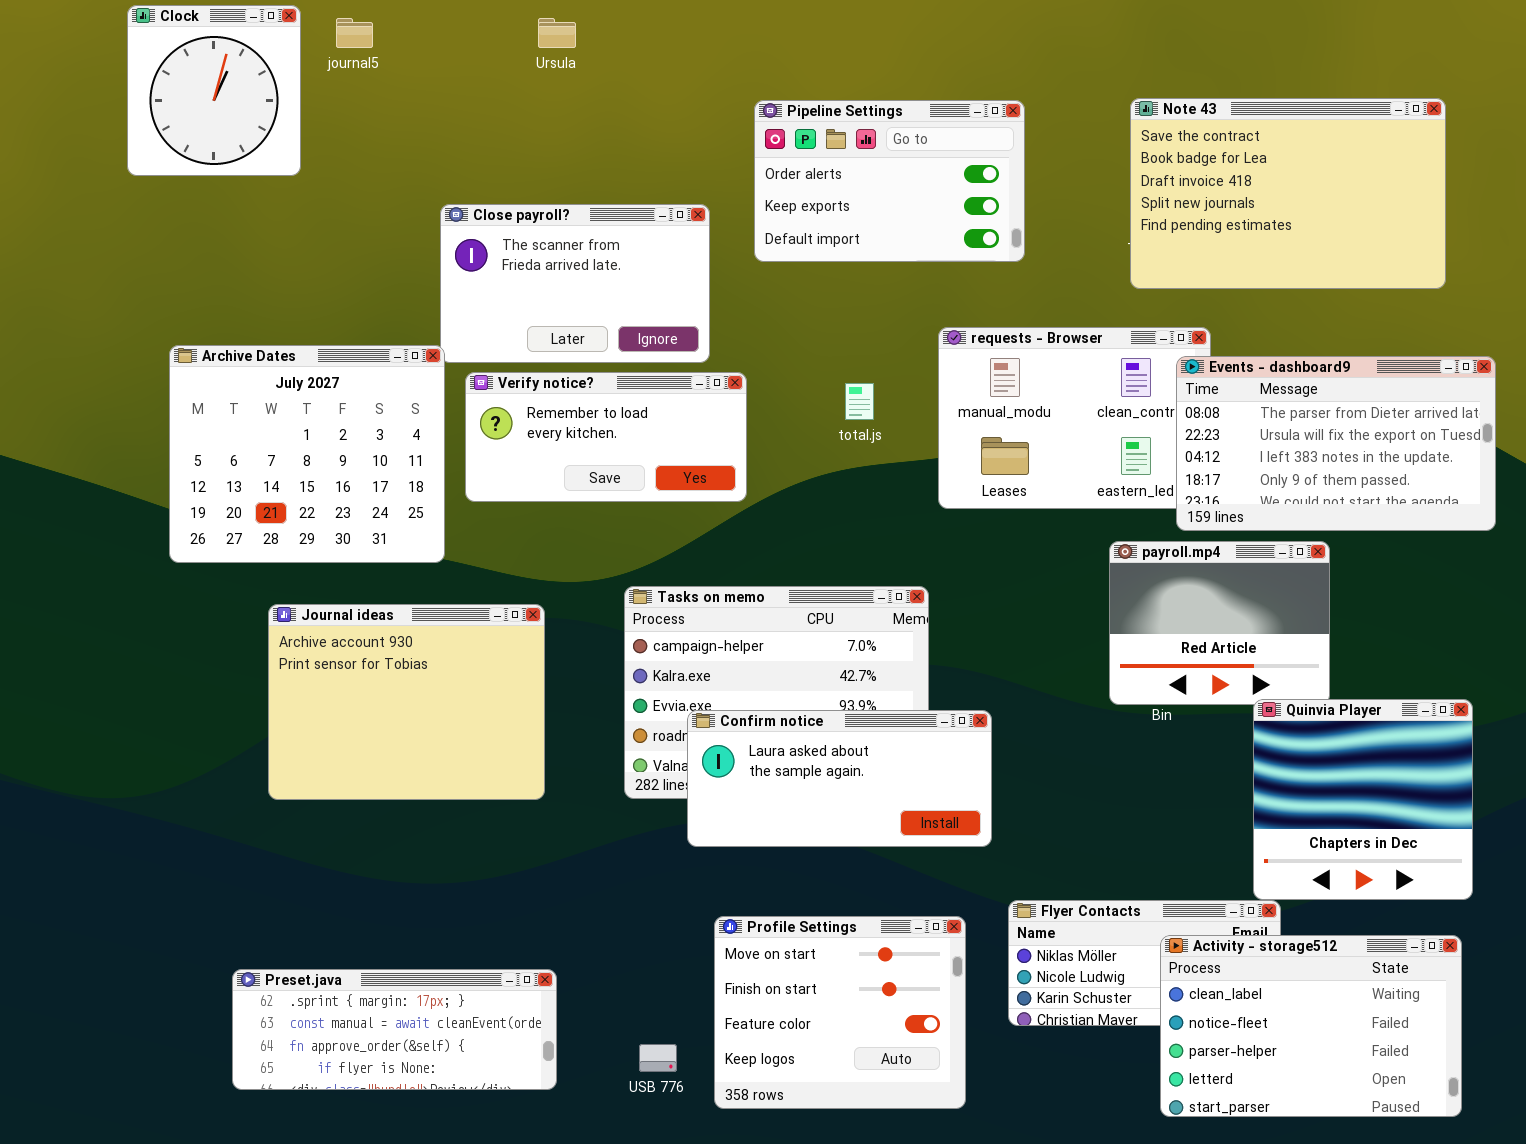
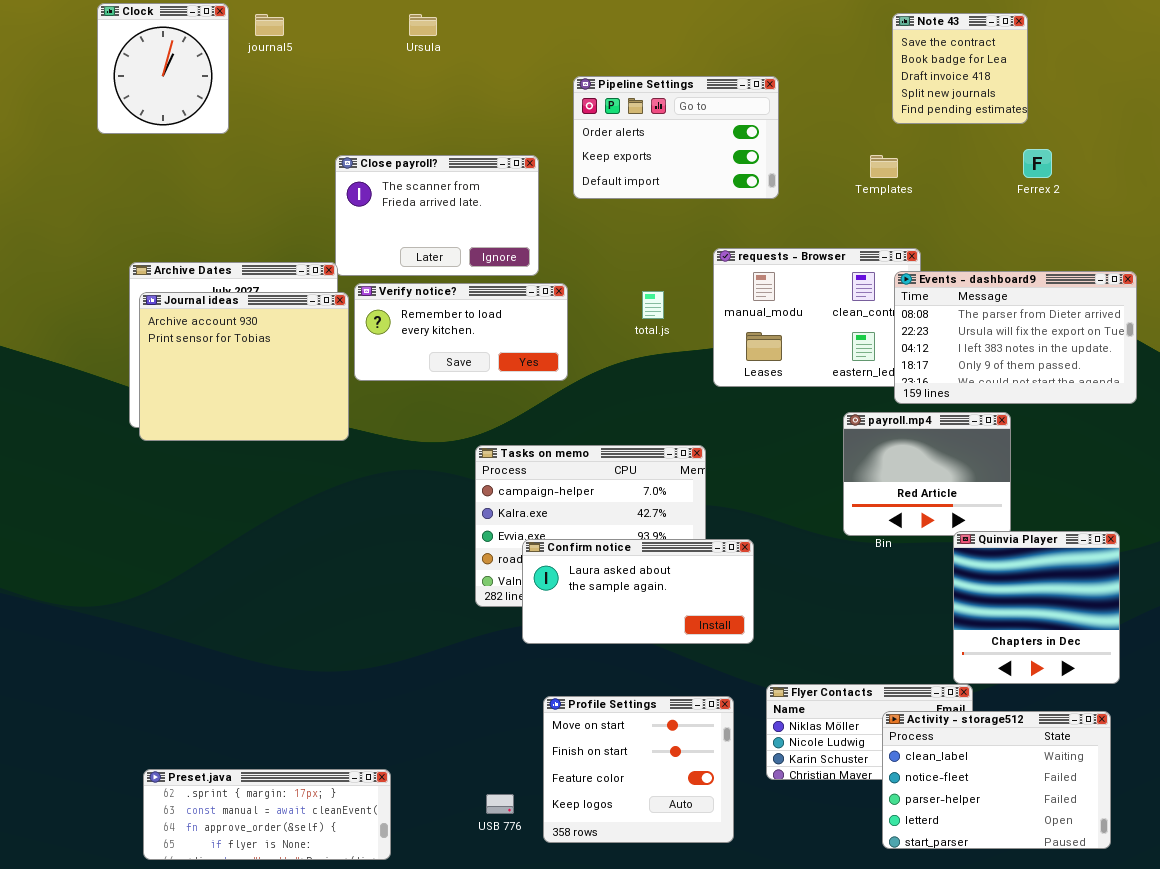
Note 43: [1130,98,1446,289] -> [892,13,1028,124], moved, resized
Journal ideas: [268,604,545,800] -> [139,292,349,441], moved
Preset.java: [232,969,557,1090] -> [143,769,391,860], moved

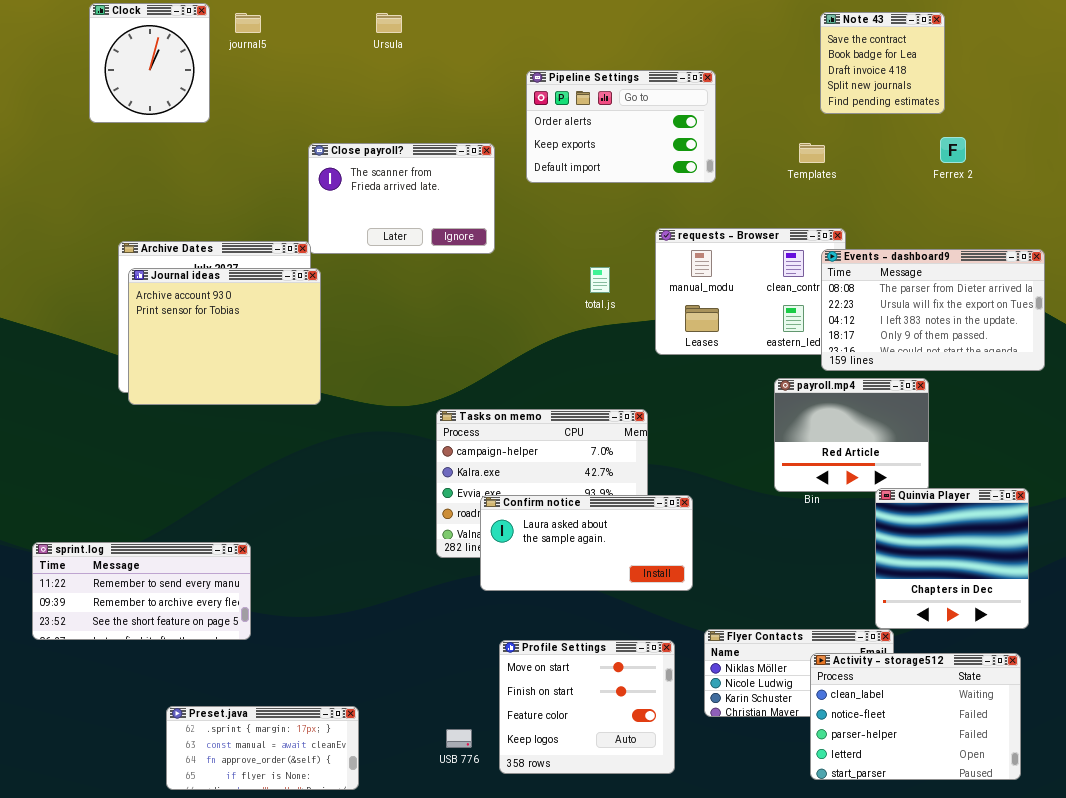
Verify notice?: [354,283,568,381] -> none, closed
sprint.log: none -> [32,542,251,640], opened
Preset.java: [143,769,391,860] -> [166,706,359,790], resized

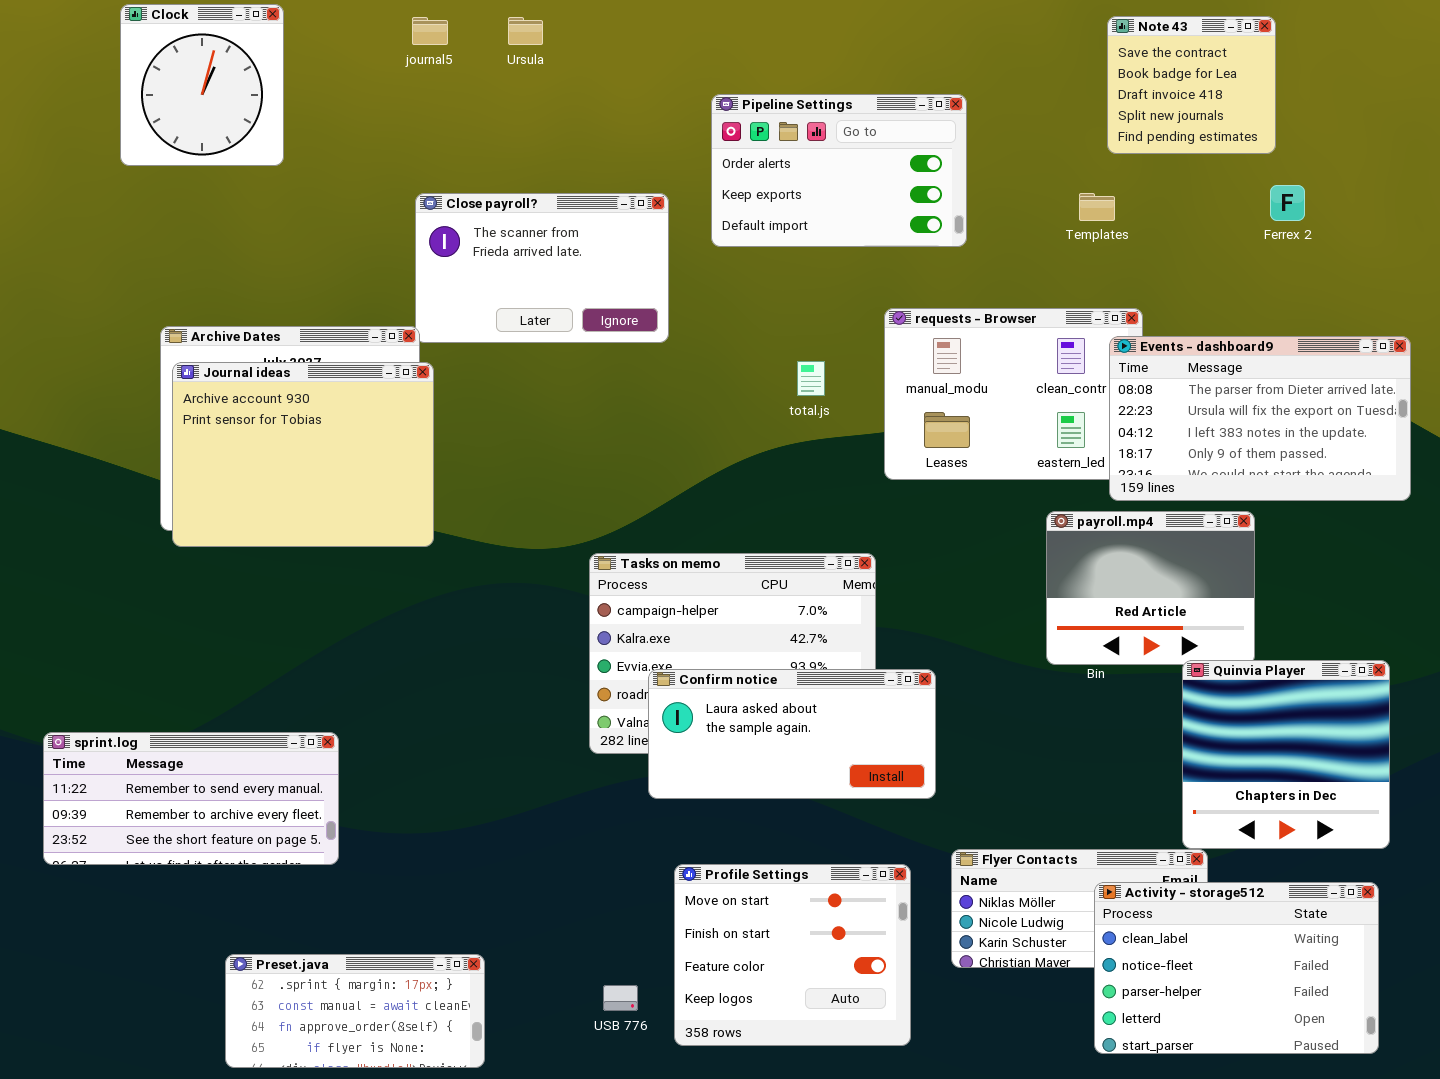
journal5: [235,13,261,33] -> [412,17,448,45], moved

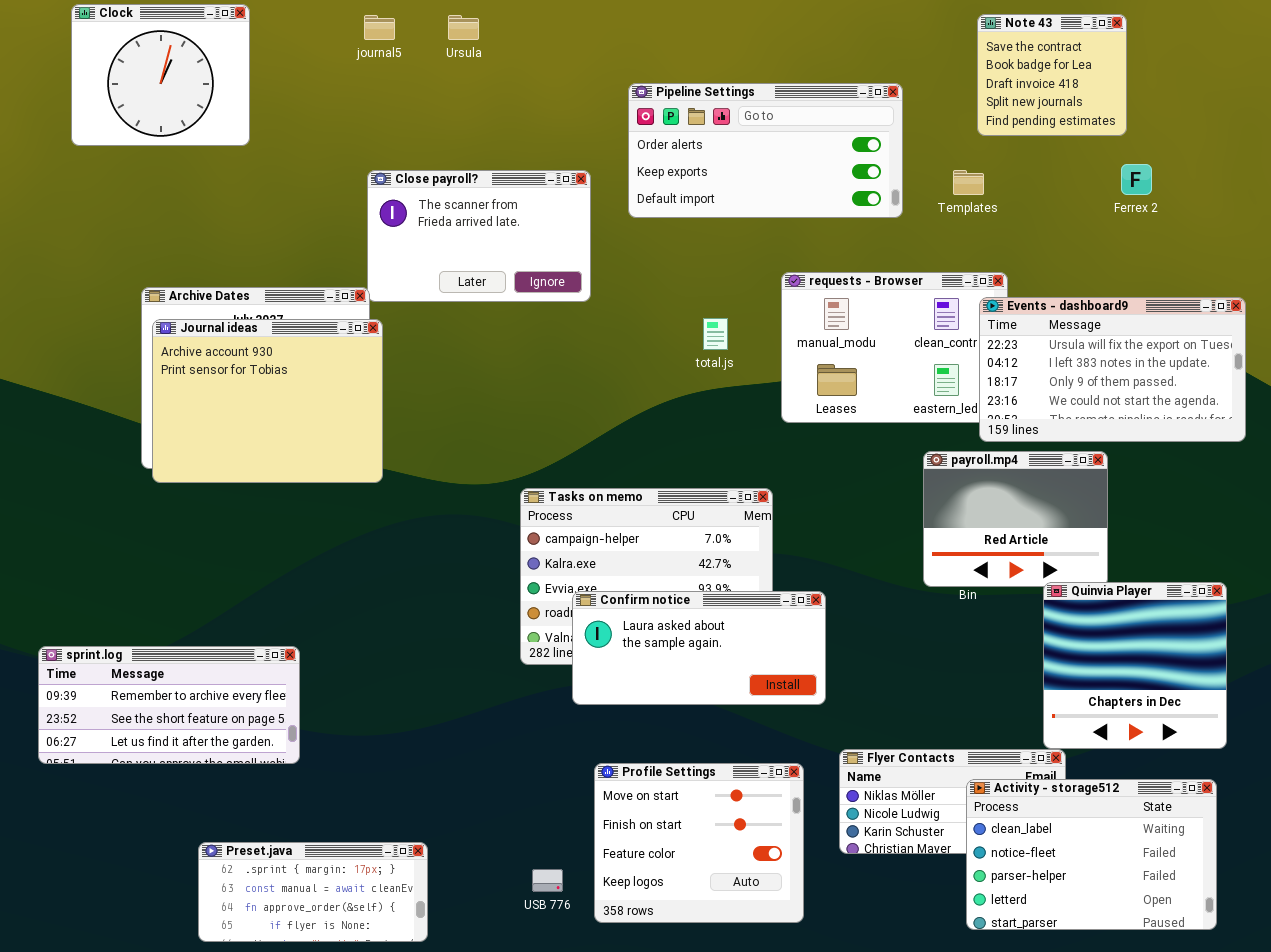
Clock: [120,4,284,166] -> [71,4,250,146], resized
Pipeline Settings: [711,94,967,247] -> [628,83,903,218], resized
Events - dashboard9: [1109,336,1411,501] -> [979,297,1246,442], scrolled down 1 row
sprint.log: [43,732,339,865] -> [38,646,300,764], scrolled down 1 row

════════════════════

TASK GOAL
Beginning at the line above that contains "Preset.java: [232,969,557,1090] ->" and going on through the line that contains "Events - dashboard9: [1109,336,1411,501]", please copy every line exactly, leaving the pictures out and adding nothing.

TASK SOLUTION
Preset.java: [232,969,557,1090] -> [143,769,391,860], moved

Verify notice?: [354,283,568,381] -> none, closed
sprint.log: none -> [32,542,251,640], opened
Preset.java: [143,769,391,860] -> [166,706,359,790], resized

journal5: [235,13,261,33] -> [412,17,448,45], moved

Clock: [120,4,284,166] -> [71,4,250,146], resized
Pipeline Settings: [711,94,967,247] -> [628,83,903,218], resized
Events - dashboard9: [1109,336,1411,501] -> [979,297,1246,442], scrolled down 1 row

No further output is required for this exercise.